About this exercise:
Repeat, exactly and in full, the lines of the listing below, but without any pictures.

Data to use:
* * * * * * * * *
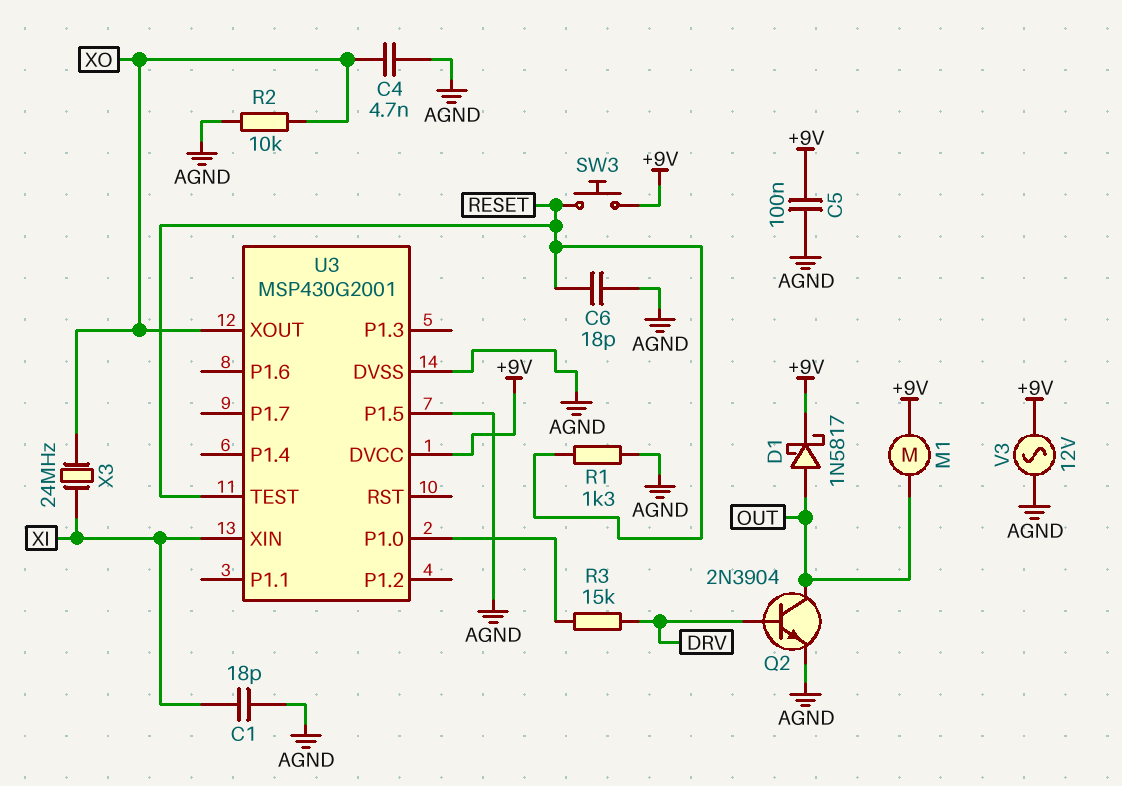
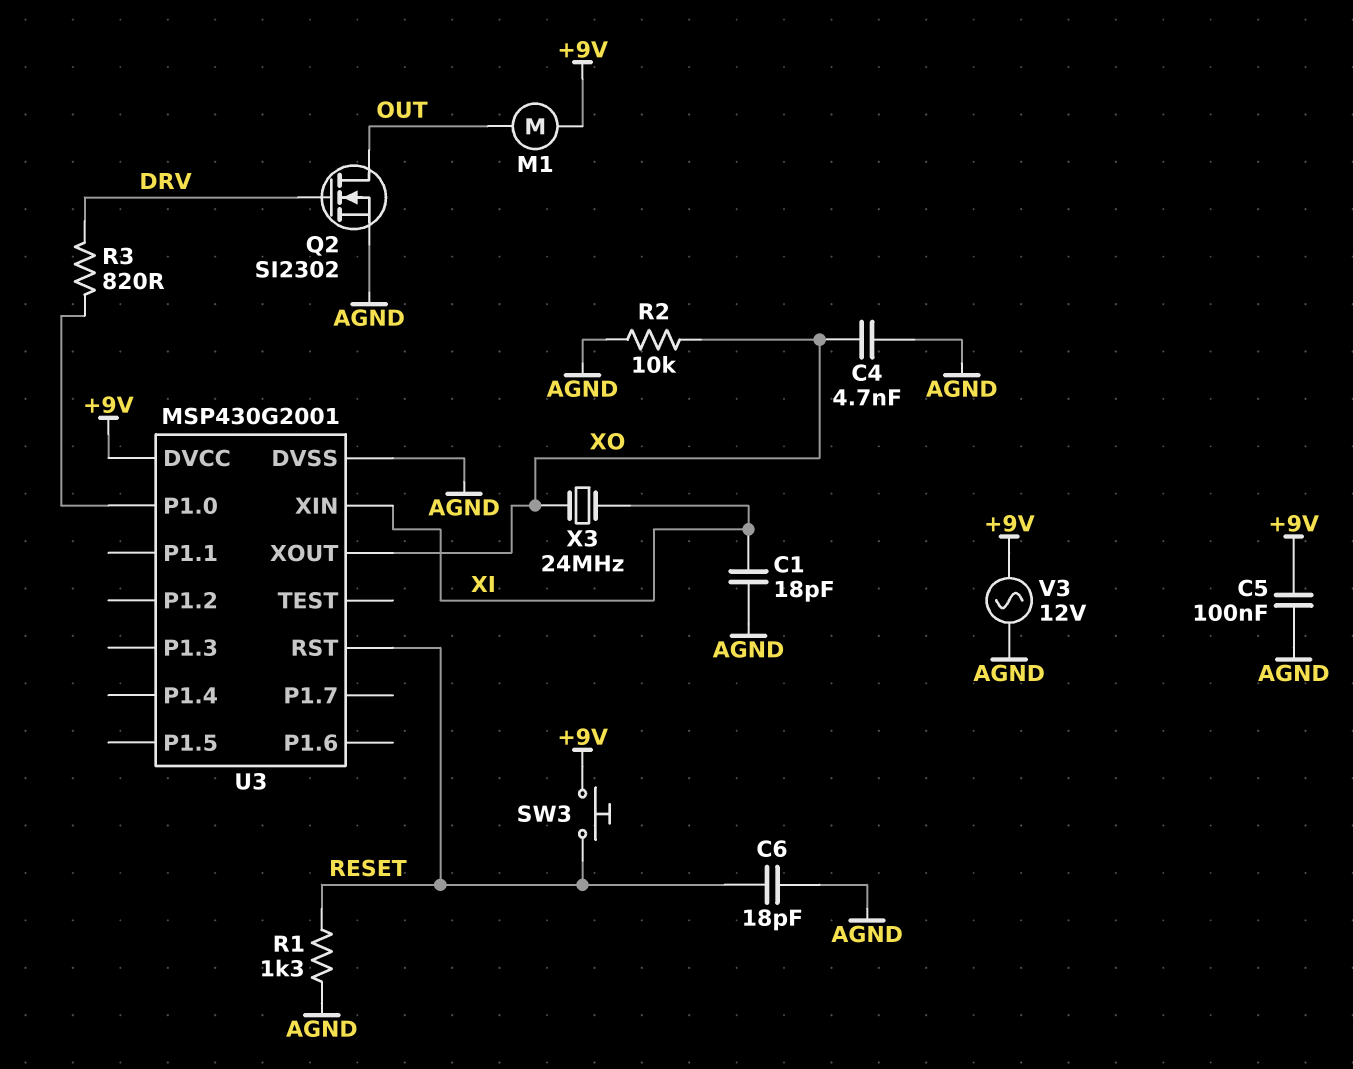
D1: schottky 1N5817 (A OUT, K +9V) -> none
Q2: NPN 2N3904 (B DRV, C OUT, E AGND) -> NMOS SI2302 (G DRV, D OUT, S AGND)
R3: 15k (DRV, U3/P1.0) -> 820 (DRV, U3/P1.0)
U3 pin P1.5: AGND -> none
U3 pin RST: none -> RESET
U3 pin TEST: RESET -> none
* * * * * * * * *
Solution to the exercise:
D1: schottky 1N5817 (A OUT, K +9V) -> none
Q2: NPN 2N3904 (B DRV, C OUT, E AGND) -> NMOS SI2302 (G DRV, D OUT, S AGND)
R3: 15k (DRV, U3/P1.0) -> 820 (DRV, U3/P1.0)
U3 pin P1.5: AGND -> none
U3 pin RST: none -> RESET
U3 pin TEST: RESET -> none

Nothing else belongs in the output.